PROBLEM TO SOLVE
Return, word for word, only the lines of the data below that lie between the line with "brown cone F6" and the line with "tan cone L2 level 1 -> tan cone G6 level 1", those two lines included.

DATA SHOWN
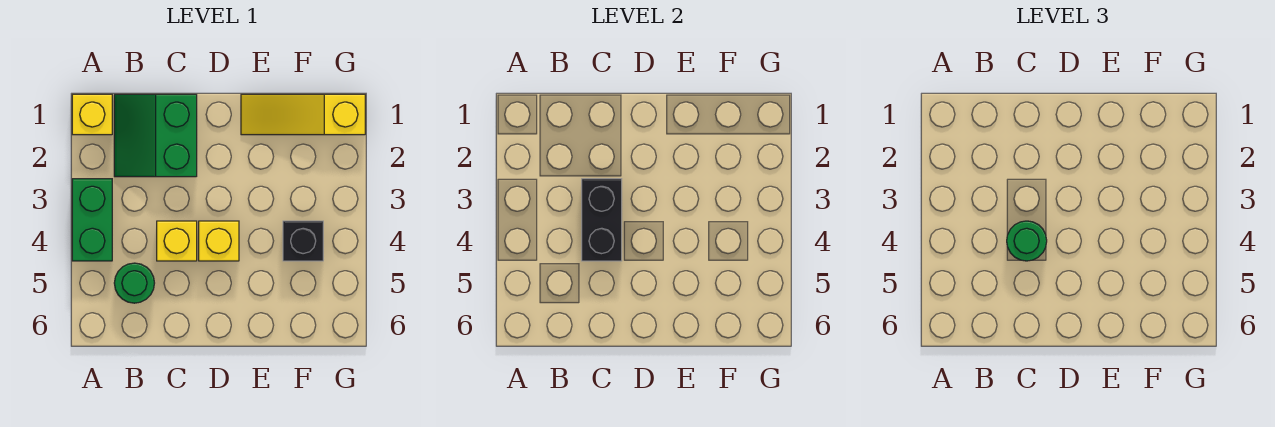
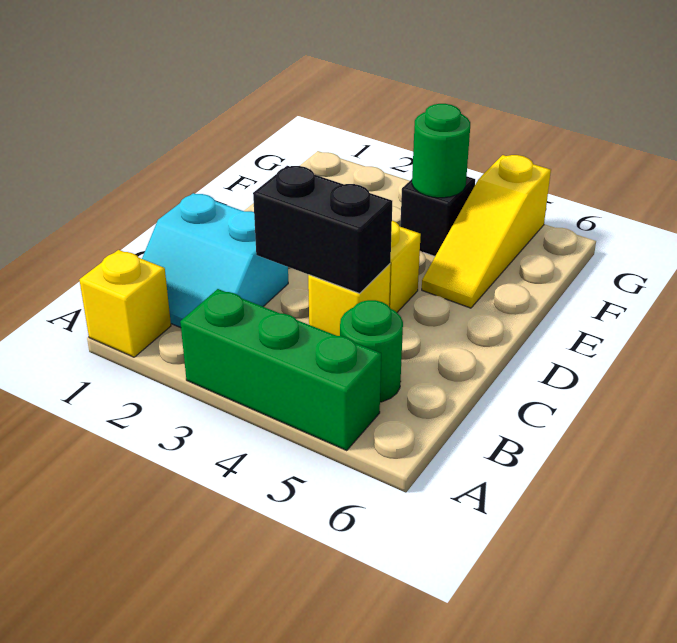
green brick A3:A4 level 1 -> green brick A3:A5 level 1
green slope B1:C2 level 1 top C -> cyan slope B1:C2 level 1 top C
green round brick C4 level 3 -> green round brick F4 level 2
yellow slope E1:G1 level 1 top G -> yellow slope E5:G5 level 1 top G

...

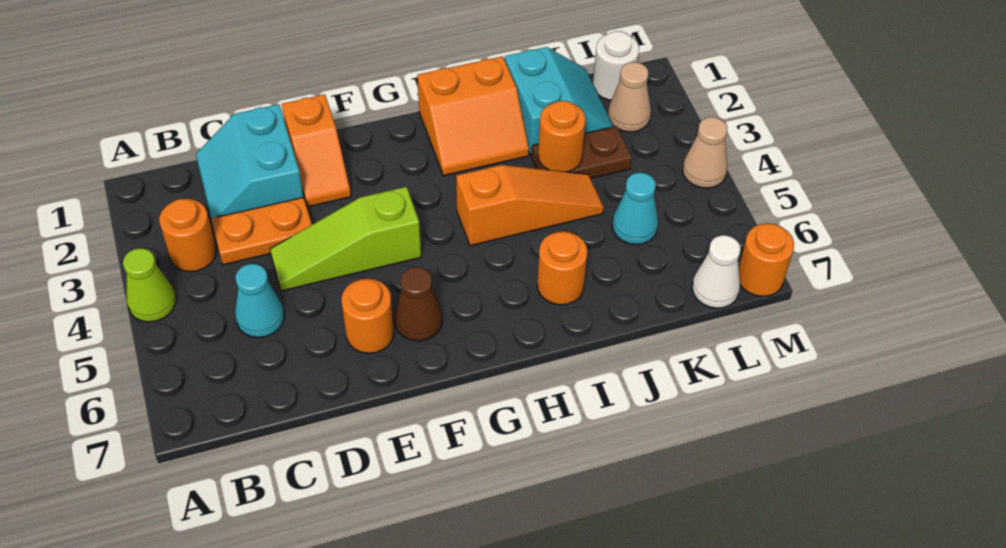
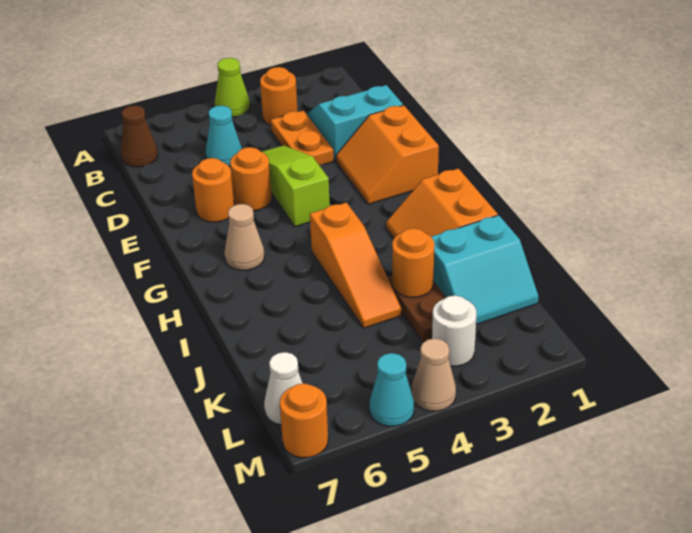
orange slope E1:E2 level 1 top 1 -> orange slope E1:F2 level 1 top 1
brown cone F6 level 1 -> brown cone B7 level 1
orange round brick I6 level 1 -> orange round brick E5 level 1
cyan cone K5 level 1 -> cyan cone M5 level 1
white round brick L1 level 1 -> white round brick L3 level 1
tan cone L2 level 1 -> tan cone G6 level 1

--

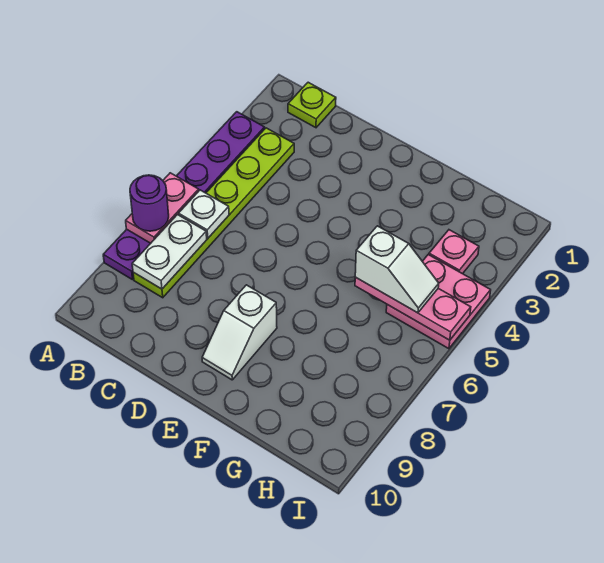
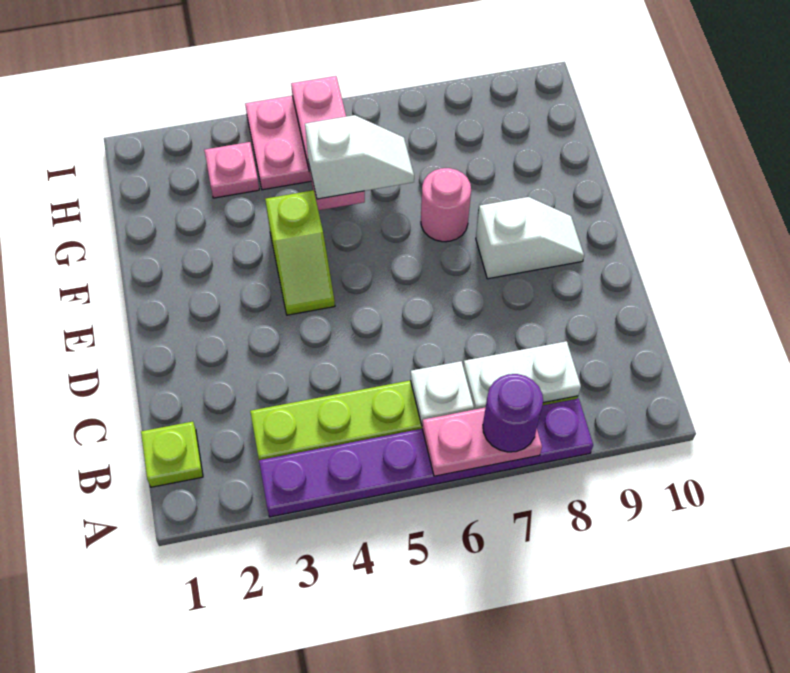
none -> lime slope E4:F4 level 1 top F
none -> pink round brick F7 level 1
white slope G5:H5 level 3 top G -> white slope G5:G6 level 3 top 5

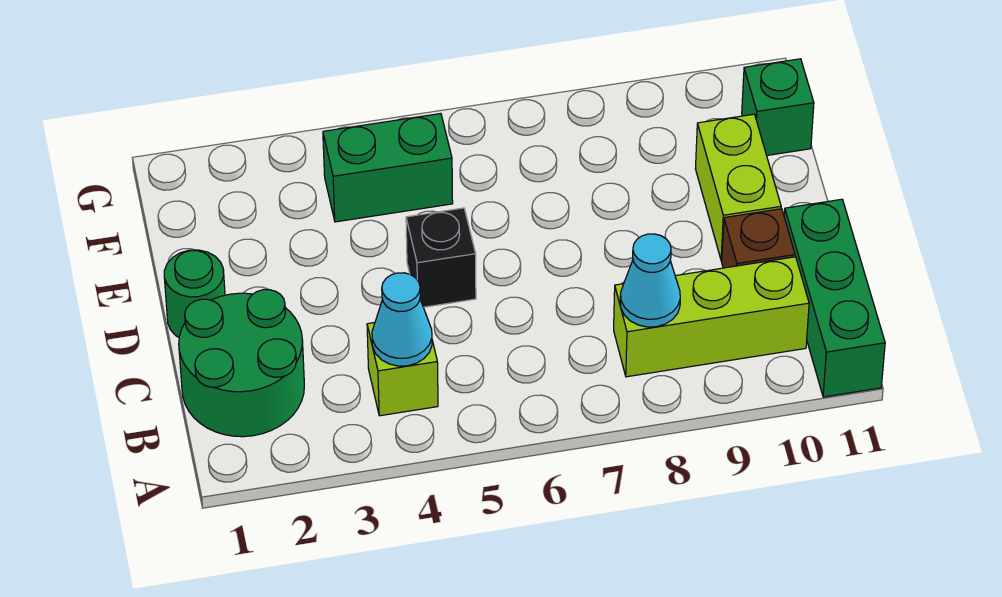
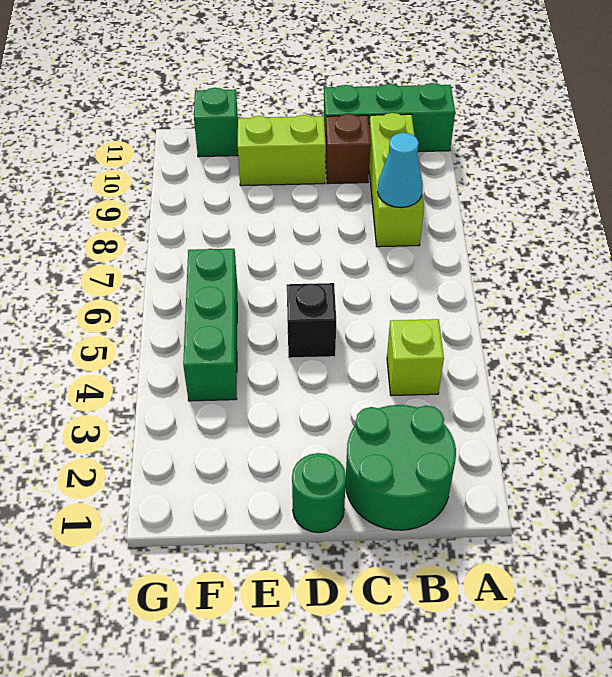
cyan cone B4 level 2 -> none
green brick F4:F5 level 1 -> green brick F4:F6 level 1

EXERCISE RESULT
brown cone F6 level 1 -> brown cone B7 level 1
orange round brick I6 level 1 -> orange round brick E5 level 1
cyan cone K5 level 1 -> cyan cone M5 level 1
white round brick L1 level 1 -> white round brick L3 level 1
tan cone L2 level 1 -> tan cone G6 level 1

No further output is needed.